*PROBLEM STATEMENT*. For the entries that follow, restate word for word the line containing "red strawberry [51,209,97,253]", the line containing "camera: 75 degrees left, 15 degrees down", and every line that lies between them.
○ ○ ○ ○ ○
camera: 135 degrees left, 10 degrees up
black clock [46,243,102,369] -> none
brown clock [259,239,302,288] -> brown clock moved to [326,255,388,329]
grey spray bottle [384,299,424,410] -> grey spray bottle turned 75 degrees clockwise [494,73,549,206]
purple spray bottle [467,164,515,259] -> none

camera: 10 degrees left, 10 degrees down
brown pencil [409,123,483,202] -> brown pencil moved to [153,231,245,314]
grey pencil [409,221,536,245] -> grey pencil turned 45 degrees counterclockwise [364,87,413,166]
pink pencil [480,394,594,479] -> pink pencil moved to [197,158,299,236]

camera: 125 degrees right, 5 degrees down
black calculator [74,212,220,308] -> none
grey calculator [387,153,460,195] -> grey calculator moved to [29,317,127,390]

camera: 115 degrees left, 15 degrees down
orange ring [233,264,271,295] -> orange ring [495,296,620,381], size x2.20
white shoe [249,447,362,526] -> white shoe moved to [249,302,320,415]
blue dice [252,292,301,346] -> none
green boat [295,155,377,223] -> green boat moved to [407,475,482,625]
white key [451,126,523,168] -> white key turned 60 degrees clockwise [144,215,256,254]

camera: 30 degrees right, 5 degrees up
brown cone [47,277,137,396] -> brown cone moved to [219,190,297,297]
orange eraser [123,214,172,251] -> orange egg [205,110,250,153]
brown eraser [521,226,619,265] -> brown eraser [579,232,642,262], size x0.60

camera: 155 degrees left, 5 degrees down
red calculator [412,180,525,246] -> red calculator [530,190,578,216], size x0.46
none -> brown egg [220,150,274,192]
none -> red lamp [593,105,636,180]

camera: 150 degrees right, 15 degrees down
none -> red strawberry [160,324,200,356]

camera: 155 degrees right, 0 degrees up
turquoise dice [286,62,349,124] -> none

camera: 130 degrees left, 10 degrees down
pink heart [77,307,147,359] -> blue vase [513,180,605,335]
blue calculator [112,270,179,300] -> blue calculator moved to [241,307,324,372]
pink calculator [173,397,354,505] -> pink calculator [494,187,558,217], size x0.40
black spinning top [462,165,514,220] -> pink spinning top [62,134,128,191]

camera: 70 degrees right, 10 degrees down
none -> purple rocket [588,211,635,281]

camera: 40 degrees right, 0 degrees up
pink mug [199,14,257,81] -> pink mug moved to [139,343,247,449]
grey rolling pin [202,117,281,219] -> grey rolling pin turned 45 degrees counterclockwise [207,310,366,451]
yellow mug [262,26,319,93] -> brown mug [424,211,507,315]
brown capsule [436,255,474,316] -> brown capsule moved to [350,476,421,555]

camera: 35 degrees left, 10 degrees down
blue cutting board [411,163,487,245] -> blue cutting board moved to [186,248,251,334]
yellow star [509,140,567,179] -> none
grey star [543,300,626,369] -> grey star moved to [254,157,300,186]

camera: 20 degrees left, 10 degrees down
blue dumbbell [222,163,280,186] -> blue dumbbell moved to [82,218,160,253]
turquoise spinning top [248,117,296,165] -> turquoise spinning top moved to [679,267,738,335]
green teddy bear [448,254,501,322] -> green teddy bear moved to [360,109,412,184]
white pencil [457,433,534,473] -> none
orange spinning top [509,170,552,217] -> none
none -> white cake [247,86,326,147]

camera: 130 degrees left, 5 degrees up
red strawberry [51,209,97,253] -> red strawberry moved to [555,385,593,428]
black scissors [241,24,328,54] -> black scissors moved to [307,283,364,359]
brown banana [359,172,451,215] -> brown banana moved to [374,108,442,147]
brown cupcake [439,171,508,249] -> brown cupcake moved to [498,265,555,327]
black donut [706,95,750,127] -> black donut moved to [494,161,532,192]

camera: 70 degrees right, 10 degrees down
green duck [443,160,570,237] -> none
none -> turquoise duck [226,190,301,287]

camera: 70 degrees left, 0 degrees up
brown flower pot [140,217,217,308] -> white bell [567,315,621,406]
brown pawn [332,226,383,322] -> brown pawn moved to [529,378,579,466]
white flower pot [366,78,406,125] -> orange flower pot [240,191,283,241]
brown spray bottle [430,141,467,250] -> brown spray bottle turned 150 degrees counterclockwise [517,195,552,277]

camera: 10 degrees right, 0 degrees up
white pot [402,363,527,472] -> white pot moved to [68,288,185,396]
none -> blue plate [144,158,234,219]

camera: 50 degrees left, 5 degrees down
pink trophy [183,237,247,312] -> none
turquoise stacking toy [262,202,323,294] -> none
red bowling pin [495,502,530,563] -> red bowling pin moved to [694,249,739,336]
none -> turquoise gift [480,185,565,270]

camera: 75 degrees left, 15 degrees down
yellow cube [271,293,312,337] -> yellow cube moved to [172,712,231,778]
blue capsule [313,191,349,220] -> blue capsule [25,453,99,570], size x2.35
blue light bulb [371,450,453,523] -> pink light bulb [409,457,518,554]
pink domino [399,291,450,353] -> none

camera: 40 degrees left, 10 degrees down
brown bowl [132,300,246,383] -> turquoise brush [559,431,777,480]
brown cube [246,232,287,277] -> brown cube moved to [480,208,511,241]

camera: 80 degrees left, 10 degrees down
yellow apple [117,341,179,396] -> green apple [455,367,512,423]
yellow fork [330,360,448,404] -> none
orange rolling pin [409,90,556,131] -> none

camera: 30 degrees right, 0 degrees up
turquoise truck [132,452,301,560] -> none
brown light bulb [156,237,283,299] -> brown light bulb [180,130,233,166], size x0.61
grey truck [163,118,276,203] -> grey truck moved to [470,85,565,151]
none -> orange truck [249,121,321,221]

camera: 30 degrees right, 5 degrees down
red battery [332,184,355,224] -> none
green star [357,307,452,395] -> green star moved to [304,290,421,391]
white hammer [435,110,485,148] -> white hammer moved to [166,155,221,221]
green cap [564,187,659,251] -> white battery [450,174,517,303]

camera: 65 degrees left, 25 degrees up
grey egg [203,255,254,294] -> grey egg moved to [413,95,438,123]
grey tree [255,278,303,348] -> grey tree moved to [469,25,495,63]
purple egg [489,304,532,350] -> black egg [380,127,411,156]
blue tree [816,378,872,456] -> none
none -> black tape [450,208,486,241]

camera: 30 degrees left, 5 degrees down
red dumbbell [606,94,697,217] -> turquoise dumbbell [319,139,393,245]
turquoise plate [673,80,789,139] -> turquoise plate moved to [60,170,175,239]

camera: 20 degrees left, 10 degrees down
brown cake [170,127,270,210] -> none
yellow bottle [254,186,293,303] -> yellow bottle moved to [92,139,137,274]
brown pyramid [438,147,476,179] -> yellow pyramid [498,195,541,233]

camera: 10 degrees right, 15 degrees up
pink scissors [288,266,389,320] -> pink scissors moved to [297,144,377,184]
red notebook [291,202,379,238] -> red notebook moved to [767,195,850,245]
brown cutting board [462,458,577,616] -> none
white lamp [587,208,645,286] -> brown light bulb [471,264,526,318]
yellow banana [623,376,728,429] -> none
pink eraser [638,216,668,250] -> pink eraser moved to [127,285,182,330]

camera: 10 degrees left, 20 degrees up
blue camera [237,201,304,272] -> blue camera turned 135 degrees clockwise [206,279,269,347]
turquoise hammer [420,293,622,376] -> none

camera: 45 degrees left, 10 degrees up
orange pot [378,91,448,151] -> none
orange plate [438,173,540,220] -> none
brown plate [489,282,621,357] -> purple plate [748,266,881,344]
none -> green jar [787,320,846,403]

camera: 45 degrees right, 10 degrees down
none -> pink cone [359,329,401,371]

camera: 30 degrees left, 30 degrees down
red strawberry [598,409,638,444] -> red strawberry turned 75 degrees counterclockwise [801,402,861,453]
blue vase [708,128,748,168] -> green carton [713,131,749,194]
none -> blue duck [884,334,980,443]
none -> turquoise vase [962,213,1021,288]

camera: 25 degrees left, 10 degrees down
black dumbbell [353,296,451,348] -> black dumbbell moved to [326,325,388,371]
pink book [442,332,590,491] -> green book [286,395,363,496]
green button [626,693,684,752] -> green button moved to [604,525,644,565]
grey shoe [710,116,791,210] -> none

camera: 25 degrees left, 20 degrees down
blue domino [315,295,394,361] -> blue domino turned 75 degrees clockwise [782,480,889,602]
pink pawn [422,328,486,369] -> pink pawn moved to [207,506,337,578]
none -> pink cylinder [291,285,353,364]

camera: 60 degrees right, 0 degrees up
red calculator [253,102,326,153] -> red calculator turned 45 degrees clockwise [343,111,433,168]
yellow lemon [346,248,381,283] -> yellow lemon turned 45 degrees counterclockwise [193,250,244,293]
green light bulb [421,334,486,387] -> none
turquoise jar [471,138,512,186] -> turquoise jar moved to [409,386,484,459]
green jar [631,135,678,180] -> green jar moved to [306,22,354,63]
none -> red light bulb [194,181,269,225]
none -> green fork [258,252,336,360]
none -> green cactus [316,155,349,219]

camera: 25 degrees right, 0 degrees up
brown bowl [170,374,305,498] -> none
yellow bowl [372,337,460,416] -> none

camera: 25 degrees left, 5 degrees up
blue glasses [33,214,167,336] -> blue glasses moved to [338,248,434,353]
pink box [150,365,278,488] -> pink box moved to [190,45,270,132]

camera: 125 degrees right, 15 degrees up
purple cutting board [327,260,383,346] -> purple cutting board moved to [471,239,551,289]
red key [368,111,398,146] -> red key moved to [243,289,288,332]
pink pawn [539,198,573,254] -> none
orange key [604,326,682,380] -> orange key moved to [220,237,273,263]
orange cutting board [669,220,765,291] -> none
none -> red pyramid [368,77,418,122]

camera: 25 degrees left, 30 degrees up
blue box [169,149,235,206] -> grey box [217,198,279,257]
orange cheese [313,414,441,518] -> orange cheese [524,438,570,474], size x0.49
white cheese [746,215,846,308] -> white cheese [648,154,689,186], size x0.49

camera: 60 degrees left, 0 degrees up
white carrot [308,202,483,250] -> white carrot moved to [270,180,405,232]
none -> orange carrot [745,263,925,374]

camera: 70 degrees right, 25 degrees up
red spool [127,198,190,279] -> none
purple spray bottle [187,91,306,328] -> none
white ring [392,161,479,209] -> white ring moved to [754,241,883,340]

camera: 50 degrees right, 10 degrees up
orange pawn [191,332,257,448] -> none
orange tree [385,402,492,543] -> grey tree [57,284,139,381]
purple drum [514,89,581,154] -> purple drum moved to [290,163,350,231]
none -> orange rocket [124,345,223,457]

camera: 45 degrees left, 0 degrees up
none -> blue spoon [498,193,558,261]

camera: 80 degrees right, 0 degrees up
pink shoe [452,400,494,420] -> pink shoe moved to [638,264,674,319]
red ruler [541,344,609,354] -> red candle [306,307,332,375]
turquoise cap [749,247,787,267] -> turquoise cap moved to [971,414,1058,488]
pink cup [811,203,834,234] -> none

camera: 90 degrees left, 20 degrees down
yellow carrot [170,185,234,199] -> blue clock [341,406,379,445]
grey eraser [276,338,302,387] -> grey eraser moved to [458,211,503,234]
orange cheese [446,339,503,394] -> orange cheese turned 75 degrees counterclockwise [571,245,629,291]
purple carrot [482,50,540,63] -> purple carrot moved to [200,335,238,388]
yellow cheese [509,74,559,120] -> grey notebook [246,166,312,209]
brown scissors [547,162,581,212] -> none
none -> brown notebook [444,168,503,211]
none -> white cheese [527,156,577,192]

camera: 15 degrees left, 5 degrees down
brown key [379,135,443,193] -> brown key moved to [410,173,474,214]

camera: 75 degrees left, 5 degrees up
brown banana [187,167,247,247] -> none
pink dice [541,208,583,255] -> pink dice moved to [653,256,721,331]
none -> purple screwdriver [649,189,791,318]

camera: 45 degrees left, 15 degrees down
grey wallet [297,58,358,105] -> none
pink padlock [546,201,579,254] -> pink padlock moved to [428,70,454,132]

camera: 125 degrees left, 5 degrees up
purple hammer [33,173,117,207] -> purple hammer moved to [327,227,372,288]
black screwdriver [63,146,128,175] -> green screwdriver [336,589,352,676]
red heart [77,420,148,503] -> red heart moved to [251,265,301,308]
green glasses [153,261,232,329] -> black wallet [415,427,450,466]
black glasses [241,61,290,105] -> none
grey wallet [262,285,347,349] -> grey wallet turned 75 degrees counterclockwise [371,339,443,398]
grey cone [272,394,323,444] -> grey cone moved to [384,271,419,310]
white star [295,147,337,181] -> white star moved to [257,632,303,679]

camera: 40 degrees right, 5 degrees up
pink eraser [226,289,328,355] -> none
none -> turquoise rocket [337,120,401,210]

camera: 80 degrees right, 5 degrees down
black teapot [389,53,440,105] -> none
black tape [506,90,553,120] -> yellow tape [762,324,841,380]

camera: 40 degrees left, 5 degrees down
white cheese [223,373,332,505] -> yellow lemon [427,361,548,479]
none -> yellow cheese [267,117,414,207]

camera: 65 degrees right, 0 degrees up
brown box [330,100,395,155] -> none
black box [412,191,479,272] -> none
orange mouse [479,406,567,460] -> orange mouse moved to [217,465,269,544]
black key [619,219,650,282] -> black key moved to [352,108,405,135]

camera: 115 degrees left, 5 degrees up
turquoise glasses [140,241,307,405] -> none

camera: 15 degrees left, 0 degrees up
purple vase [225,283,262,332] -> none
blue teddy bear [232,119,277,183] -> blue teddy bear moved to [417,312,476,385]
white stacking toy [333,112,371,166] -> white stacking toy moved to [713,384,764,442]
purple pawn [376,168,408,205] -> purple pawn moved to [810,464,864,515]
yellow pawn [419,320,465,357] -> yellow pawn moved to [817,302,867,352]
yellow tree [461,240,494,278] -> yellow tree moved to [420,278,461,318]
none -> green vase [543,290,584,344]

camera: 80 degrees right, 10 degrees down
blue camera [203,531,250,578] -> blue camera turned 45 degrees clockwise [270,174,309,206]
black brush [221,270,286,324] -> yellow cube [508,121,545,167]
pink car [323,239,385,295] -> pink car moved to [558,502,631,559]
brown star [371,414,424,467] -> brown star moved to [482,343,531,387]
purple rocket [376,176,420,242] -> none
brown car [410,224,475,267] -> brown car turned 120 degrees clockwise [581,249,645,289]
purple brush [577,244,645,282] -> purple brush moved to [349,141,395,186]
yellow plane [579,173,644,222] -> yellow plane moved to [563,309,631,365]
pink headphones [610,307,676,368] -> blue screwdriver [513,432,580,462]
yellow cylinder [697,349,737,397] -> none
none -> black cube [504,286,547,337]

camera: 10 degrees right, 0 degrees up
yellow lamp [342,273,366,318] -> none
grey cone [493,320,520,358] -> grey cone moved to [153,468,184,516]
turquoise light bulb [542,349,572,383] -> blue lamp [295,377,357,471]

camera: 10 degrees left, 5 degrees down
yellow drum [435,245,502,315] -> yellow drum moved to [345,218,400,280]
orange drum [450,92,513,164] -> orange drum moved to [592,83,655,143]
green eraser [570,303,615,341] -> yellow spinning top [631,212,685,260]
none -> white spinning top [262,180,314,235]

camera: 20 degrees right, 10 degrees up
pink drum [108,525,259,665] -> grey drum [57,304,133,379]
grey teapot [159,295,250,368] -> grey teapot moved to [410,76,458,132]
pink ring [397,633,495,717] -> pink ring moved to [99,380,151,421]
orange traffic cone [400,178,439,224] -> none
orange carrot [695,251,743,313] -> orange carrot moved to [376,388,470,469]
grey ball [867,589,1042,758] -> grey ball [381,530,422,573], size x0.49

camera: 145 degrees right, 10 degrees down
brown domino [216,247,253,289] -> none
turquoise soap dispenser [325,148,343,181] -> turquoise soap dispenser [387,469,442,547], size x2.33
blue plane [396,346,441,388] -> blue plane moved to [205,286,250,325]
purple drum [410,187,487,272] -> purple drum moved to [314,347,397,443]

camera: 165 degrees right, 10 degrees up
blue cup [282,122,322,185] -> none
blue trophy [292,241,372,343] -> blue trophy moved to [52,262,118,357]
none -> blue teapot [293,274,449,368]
○ ○ ○ ○ ○
*TASK ANSWER*.
red strawberry [51,209,97,253] -> red strawberry moved to [555,385,593,428]
black scissors [241,24,328,54] -> black scissors moved to [307,283,364,359]
brown banana [359,172,451,215] -> brown banana moved to [374,108,442,147]
brown cupcake [439,171,508,249] -> brown cupcake moved to [498,265,555,327]
black donut [706,95,750,127] -> black donut moved to [494,161,532,192]

camera: 70 degrees right, 10 degrees down
green duck [443,160,570,237] -> none
none -> turquoise duck [226,190,301,287]

camera: 70 degrees left, 0 degrees up
brown flower pot [140,217,217,308] -> white bell [567,315,621,406]
brown pawn [332,226,383,322] -> brown pawn moved to [529,378,579,466]
white flower pot [366,78,406,125] -> orange flower pot [240,191,283,241]
brown spray bottle [430,141,467,250] -> brown spray bottle turned 150 degrees counterclockwise [517,195,552,277]

camera: 10 degrees right, 0 degrees up
white pot [402,363,527,472] -> white pot moved to [68,288,185,396]
none -> blue plate [144,158,234,219]

camera: 50 degrees left, 5 degrees down
pink trophy [183,237,247,312] -> none
turquoise stacking toy [262,202,323,294] -> none
red bowling pin [495,502,530,563] -> red bowling pin moved to [694,249,739,336]
none -> turquoise gift [480,185,565,270]

camera: 75 degrees left, 15 degrees down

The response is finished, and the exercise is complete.